Provided data.
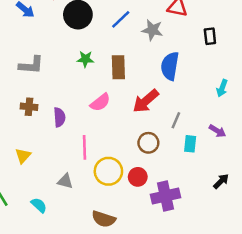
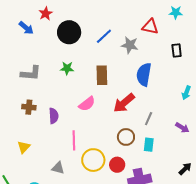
green star: (85, 59) -> (67, 68), moved
cyan rectangle: (190, 144) -> (149, 145), moved

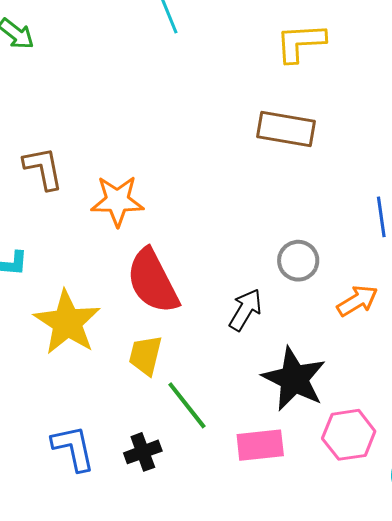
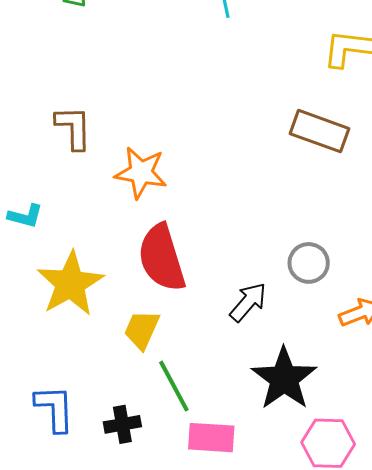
pink rectangle: (260, 445) -> (211, 438), moved

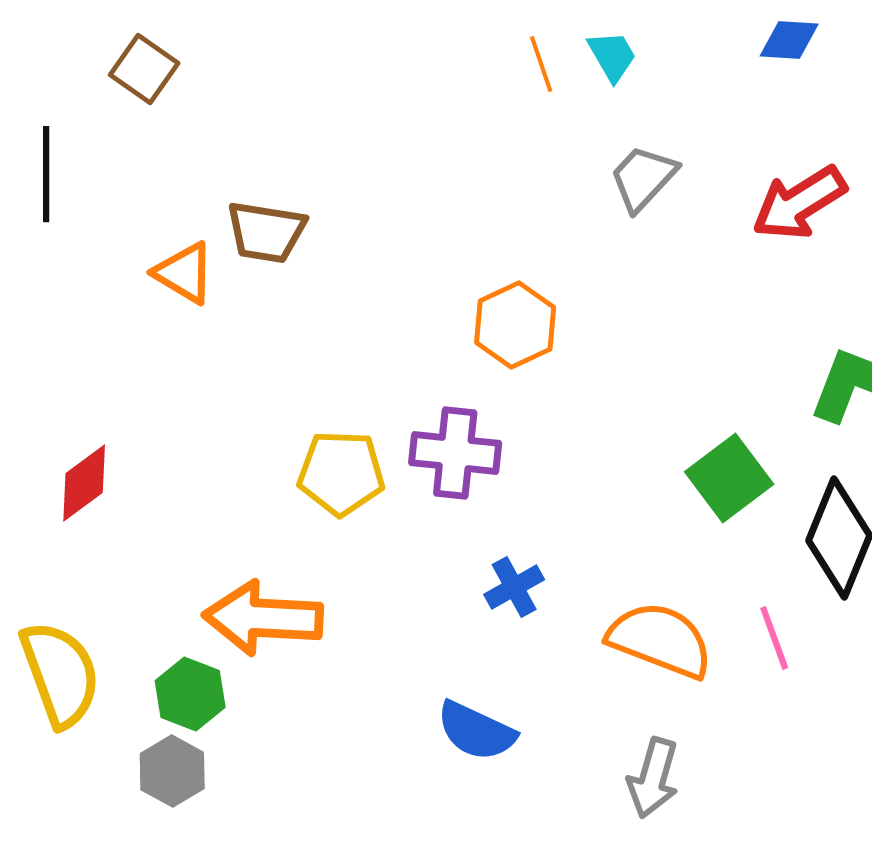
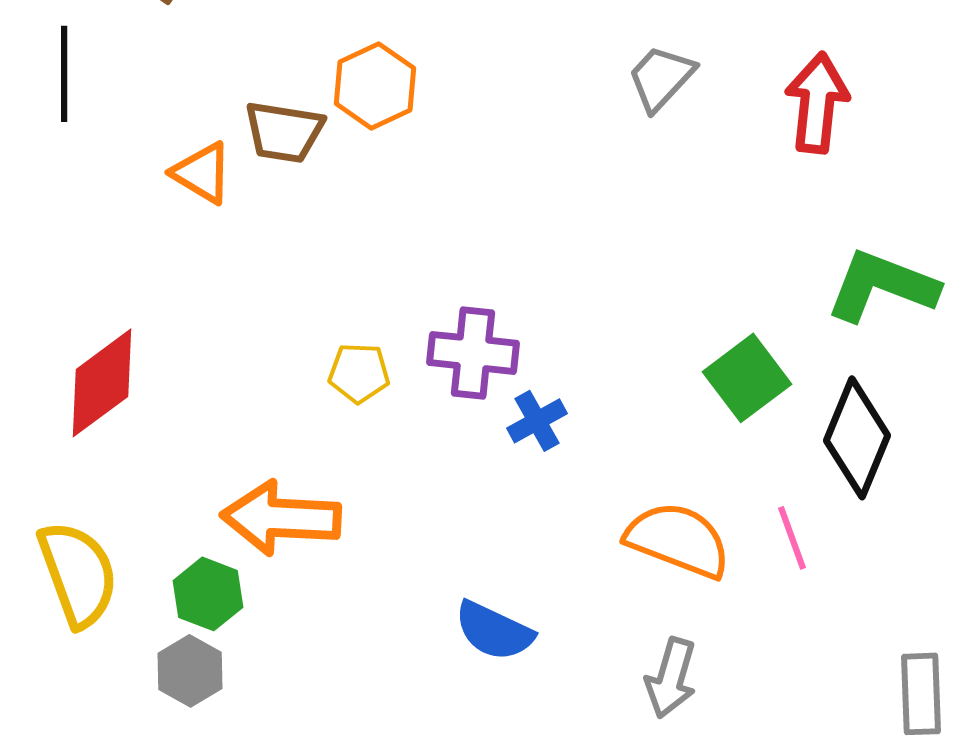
red arrow: (799, 203) -> (817, 103), turned 128
orange hexagon: (515, 325) -> (375, 86), moved
yellow pentagon: (341, 473) -> (359, 373), size x0.7
red diamond: (84, 483) -> (102, 383), size x1.4
blue cross: (514, 587) -> (537, 421), moved

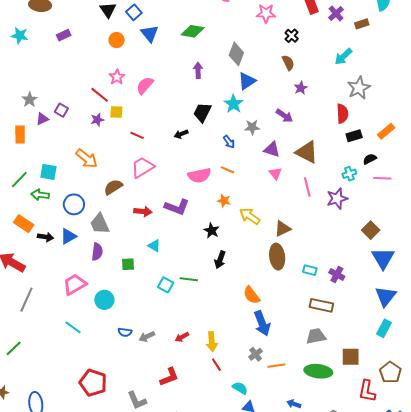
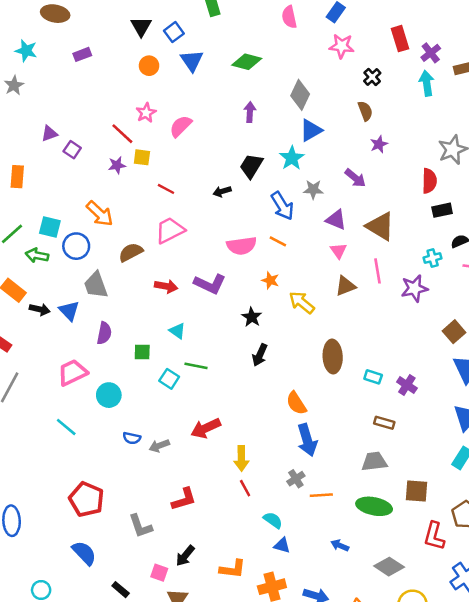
cyan arrow: (343, 57) -> (427, 83), moved, turned 120
gray star: (30, 100) -> (14, 85), moved
purple triangle: (42, 119) -> (49, 133), moved
blue arrow: (229, 142) -> (282, 206), size x1.6
blue circle: (74, 204) -> (76, 246), moved
gray trapezoid: (100, 224) -> (96, 285), moved
brown triangle: (283, 229) -> (345, 286), moved
blue triangle: (68, 236) -> (69, 311), turned -48
green line: (189, 279) -> (196, 366), moved
cyan square: (166, 285) -> (169, 379), moved
brown rectangle: (321, 305) -> (384, 423), size x0.7
red arrow: (182, 337) -> (206, 428), moved, size x1.6

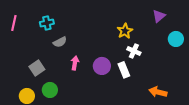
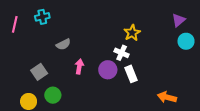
purple triangle: (159, 16) -> (179, 20), moved
cyan cross: (47, 23) -> (42, 17), moved
white cross: (134, 51) -> (122, 53), moved

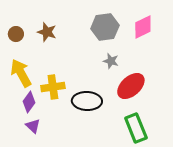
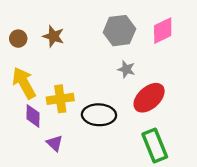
purple diamond: (29, 102) -> (33, 116), turned -35
purple triangle: (33, 126) -> (55, 143), moved

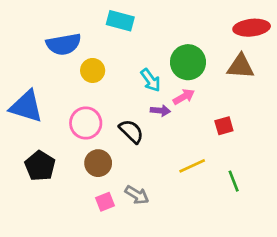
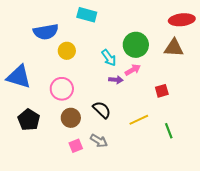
black semicircle: (131, 131) -> (102, 110), moved

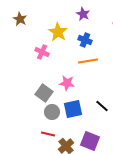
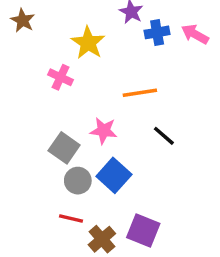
blue cross: (85, 40) -> (157, 32), moved, turned -32
black line: (102, 106) -> (164, 136), moved
blue square: (73, 109) -> (114, 175), turned -36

What you are asked to do. From the records above, copy every line that holds the word "purple".

Exercise result.
purple triangle: (42, 119) -> (49, 133), moved
purple triangle: (159, 16) -> (179, 20), moved
purple diamond: (29, 102) -> (33, 116), turned -35
purple triangle: (33, 126) -> (55, 143), moved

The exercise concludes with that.